### [YOUR INSTRUCTIONS]
Among the records, how many lines contain "DGND"? Only the number is needed.

Start of DATASET ENTRIES

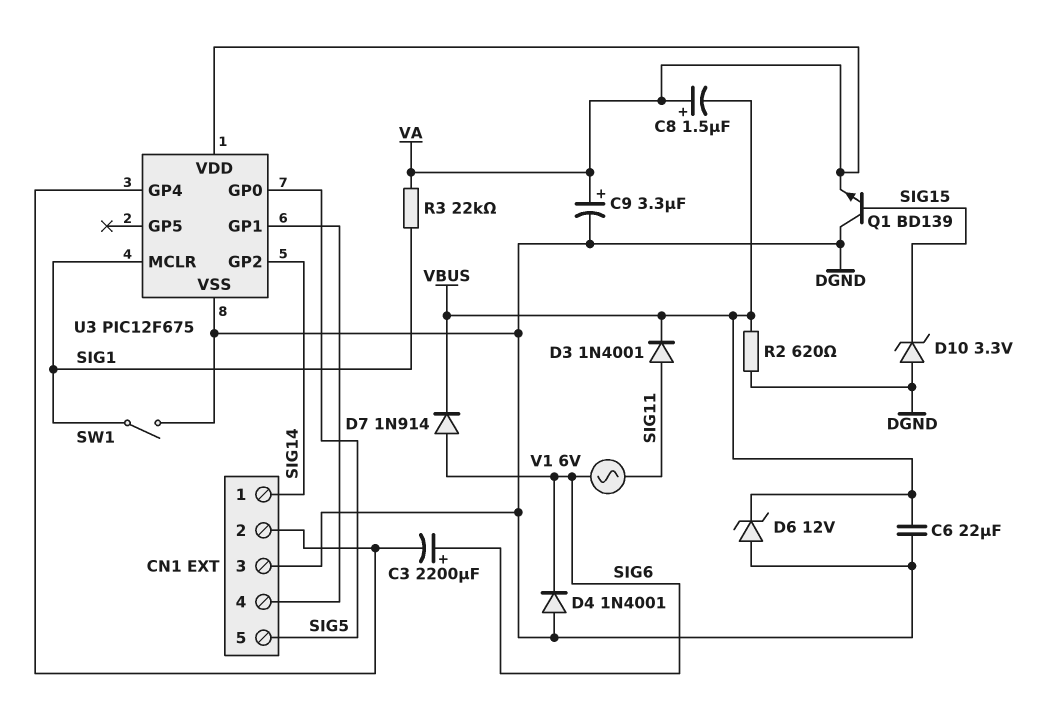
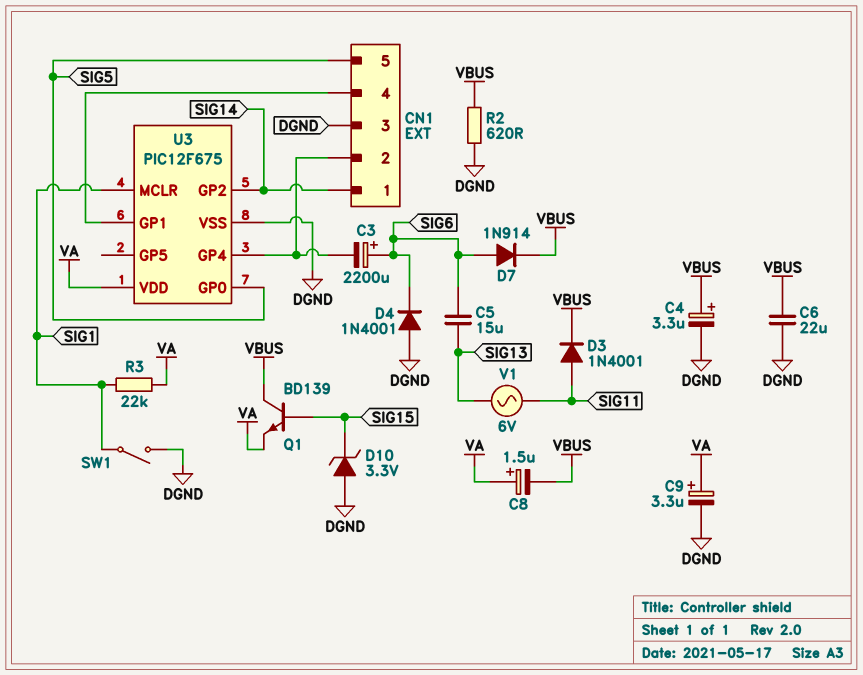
C4: none -> 3.3uF (plus VBUS, minus DGND)
C5: none -> 15uF (SIG6, SIG13)
D6: zener 12V (A DGND, K VBUS) -> none
Q1: NPN BD139 (B SIG15, C DGND, E VA) -> NPN BD139 (B SIG15, C VBUS, E VA)
V1: AC 6V (SIG6, SIG11) -> AC 6V (SIG11, SIG13)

End of DATASET ENTRIES

### [RESULT FOR THIS TASK]
3